Work order:
Narrow the data below down to the lines containing "XSHUT".

Data for review:
——————————

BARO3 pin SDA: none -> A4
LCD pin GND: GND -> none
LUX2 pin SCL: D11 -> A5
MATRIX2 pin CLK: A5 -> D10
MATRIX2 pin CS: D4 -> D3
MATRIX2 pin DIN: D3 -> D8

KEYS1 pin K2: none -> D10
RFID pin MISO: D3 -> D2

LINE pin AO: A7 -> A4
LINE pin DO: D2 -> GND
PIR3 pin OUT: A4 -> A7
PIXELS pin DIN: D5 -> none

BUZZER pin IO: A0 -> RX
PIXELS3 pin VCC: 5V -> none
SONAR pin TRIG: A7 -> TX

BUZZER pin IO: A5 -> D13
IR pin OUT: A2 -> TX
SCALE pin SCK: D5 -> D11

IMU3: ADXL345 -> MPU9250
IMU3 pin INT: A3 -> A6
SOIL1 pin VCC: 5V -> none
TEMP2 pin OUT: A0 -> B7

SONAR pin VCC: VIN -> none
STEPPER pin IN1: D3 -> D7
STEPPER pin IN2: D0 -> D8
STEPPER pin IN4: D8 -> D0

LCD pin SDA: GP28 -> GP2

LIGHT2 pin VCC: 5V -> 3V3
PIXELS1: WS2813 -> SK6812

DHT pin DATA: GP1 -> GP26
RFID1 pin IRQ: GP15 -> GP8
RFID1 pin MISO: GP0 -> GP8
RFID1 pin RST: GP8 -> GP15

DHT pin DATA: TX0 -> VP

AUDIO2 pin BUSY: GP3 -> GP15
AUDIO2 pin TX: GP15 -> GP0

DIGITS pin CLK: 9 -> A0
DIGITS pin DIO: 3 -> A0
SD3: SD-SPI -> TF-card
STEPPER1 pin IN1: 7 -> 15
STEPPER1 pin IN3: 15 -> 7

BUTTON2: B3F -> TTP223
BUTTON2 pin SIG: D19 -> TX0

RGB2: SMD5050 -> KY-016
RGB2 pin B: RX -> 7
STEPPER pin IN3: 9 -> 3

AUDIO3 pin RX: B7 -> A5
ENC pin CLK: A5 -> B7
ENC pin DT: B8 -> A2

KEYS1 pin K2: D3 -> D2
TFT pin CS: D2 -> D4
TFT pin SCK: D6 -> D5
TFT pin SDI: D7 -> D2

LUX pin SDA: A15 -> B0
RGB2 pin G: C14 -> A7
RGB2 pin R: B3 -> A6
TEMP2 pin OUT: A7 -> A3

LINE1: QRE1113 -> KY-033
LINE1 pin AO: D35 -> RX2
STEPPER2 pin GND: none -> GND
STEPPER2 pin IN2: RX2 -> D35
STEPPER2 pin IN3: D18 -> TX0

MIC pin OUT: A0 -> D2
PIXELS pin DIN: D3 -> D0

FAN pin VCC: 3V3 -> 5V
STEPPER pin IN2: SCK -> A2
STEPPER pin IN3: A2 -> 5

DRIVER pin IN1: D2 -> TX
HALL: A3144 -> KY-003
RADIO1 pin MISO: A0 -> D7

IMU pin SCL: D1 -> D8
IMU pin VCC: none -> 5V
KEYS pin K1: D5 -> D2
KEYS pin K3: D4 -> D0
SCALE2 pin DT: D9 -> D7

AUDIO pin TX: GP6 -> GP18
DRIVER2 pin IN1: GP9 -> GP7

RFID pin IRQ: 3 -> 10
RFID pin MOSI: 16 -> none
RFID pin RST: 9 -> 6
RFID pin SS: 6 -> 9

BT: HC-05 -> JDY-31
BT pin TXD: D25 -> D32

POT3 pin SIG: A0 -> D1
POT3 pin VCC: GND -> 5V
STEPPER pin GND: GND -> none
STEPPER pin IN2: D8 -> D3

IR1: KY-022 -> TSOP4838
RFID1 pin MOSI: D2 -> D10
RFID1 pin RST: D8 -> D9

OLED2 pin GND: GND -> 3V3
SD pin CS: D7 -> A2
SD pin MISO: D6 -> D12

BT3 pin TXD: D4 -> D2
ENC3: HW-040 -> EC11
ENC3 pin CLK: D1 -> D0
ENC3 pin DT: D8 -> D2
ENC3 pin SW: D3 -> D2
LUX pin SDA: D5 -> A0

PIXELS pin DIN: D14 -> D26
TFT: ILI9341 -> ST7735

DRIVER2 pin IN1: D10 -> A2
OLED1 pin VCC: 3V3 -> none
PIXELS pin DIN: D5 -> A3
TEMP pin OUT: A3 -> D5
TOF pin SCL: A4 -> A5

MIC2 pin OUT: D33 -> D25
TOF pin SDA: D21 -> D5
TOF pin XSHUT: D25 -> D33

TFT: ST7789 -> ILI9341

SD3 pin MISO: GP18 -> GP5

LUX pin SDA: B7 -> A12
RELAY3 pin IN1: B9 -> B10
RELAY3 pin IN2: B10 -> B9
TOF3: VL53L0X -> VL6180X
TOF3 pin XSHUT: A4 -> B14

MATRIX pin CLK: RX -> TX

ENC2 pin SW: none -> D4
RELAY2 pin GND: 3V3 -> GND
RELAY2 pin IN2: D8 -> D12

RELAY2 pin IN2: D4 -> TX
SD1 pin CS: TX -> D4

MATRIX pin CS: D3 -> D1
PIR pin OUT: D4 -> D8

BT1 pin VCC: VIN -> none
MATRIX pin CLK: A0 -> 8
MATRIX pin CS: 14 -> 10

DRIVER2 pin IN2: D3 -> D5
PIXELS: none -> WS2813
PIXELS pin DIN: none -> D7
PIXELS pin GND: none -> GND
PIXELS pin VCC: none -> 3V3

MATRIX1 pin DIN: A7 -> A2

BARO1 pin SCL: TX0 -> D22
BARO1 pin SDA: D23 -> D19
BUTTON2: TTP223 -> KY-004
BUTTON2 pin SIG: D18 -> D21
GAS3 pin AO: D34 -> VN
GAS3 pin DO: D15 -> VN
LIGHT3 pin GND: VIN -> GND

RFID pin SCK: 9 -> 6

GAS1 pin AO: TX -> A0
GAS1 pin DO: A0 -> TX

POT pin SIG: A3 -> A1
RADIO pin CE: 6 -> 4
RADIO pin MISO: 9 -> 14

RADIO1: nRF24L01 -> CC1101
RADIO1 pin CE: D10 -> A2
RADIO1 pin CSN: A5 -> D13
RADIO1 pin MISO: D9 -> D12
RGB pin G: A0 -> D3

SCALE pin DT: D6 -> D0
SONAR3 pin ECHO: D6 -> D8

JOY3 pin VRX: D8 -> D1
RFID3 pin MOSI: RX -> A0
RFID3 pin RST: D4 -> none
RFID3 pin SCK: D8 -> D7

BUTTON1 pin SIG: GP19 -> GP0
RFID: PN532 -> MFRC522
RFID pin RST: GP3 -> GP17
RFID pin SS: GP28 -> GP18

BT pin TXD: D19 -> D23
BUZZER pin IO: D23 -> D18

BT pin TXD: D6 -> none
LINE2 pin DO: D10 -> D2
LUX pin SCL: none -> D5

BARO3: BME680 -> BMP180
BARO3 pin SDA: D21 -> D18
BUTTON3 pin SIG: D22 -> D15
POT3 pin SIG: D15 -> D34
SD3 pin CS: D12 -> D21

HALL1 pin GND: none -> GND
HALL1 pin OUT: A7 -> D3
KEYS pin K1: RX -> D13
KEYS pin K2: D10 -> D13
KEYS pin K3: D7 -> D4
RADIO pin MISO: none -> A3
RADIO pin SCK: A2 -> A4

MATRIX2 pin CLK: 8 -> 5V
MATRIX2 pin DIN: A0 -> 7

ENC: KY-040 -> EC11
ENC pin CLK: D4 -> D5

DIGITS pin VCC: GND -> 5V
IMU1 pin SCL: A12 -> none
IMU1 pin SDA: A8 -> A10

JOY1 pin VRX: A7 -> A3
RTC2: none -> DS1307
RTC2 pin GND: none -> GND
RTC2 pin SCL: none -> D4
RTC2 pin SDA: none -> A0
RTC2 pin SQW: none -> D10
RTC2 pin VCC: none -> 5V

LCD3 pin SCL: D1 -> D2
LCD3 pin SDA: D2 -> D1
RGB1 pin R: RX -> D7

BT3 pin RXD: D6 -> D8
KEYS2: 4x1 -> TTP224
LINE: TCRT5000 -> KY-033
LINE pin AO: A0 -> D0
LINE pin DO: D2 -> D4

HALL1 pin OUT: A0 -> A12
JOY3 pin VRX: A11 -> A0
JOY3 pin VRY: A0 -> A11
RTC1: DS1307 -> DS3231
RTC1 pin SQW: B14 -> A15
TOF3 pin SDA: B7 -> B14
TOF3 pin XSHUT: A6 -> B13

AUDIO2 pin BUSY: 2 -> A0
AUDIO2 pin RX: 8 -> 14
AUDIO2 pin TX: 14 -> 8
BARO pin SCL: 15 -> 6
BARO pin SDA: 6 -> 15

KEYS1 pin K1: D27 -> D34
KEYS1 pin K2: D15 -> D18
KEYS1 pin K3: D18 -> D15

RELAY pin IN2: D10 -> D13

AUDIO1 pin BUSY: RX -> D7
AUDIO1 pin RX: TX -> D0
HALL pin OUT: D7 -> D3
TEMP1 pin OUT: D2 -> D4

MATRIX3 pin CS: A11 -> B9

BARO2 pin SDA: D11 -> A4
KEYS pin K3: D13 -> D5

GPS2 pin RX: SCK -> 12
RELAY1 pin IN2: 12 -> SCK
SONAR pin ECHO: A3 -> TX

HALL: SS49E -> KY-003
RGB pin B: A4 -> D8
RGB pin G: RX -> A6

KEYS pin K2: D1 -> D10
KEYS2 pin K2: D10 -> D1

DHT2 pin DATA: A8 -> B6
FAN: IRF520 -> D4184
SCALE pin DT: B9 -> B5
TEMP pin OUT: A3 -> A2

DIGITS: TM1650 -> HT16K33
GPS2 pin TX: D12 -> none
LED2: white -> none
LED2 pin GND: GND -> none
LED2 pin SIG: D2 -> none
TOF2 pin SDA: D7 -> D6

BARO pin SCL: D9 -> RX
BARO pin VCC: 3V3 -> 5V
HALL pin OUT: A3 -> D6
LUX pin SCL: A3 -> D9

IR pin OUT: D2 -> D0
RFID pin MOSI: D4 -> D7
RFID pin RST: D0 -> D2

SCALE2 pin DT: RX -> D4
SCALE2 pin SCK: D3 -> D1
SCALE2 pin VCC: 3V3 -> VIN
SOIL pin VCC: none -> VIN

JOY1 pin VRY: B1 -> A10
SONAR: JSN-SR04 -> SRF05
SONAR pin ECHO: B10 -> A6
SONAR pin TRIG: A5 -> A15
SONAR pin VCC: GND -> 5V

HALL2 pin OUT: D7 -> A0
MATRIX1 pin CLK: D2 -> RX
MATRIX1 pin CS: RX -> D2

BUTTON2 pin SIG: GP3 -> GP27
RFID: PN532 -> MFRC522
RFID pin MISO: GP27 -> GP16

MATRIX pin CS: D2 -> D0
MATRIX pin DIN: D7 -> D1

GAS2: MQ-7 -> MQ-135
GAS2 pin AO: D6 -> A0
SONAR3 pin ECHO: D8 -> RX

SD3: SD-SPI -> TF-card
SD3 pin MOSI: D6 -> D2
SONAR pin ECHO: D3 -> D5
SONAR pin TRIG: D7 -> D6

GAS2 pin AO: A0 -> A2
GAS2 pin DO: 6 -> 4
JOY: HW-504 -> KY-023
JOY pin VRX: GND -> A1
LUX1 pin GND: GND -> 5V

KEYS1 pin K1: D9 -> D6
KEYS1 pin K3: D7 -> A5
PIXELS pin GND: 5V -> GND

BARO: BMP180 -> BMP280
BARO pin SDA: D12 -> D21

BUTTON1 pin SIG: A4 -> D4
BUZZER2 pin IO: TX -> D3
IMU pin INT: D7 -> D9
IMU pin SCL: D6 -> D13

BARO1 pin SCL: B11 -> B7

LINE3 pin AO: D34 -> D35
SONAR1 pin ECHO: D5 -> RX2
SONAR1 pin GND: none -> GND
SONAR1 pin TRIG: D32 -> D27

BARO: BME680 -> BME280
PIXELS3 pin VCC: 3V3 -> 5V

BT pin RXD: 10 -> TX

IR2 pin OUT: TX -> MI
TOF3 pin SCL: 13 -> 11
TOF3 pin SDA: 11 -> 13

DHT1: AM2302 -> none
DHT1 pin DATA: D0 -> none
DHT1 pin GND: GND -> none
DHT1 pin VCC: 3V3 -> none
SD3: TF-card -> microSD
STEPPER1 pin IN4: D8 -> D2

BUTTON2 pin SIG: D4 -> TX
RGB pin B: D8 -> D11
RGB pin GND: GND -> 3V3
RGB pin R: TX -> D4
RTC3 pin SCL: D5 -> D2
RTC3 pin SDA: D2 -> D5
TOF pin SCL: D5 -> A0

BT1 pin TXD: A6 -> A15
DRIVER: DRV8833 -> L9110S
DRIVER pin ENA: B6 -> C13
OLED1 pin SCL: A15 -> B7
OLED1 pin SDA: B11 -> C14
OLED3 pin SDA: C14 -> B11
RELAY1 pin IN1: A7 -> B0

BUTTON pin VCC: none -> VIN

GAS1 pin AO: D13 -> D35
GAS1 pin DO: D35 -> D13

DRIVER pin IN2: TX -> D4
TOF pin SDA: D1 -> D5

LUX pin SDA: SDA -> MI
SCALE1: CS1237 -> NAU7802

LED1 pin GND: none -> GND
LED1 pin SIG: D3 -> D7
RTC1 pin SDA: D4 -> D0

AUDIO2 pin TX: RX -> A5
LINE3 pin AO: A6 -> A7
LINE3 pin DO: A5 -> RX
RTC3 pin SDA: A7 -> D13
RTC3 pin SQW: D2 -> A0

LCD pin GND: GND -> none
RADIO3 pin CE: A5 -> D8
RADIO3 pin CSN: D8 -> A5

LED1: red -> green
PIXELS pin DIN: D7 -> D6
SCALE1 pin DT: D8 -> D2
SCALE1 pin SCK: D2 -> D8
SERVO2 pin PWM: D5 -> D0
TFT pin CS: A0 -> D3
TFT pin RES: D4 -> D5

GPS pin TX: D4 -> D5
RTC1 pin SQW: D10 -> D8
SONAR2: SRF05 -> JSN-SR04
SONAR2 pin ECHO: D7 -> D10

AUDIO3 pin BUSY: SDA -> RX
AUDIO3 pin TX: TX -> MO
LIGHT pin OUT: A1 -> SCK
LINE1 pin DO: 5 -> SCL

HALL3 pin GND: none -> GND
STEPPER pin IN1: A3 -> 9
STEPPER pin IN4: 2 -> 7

——————————

Your solution:
TOF pin XSHUT: D25 -> D33
TOF3 pin XSHUT: A4 -> B14
TOF3 pin XSHUT: A6 -> B13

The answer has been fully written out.